*** MATERIAL PROVIDED ***

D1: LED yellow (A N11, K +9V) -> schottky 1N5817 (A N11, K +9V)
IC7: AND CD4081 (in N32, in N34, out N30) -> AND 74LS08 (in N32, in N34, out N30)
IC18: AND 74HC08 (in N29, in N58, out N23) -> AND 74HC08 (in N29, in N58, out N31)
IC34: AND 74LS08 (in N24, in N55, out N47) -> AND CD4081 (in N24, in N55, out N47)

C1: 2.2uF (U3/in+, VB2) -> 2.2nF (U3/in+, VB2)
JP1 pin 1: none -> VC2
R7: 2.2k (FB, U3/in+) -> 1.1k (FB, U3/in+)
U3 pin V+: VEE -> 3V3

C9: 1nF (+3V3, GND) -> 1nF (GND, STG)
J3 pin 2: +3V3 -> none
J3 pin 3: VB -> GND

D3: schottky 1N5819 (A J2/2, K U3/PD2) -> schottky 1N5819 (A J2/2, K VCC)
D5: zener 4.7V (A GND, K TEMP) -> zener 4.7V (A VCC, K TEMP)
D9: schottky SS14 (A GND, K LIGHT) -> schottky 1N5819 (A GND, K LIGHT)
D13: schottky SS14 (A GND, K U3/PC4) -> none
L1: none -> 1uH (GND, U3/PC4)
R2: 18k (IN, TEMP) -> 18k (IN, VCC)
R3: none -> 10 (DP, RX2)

*** End of MATERIAL PROVIDED ***

WHAT YOU ARE ASKED TO DO. List every line above that contains the word "TEMP".

RESULT FOR THIS EXERCISE.
D5: zener 4.7V (A GND, K TEMP) -> zener 4.7V (A VCC, K TEMP)
R2: 18k (IN, TEMP) -> 18k (IN, VCC)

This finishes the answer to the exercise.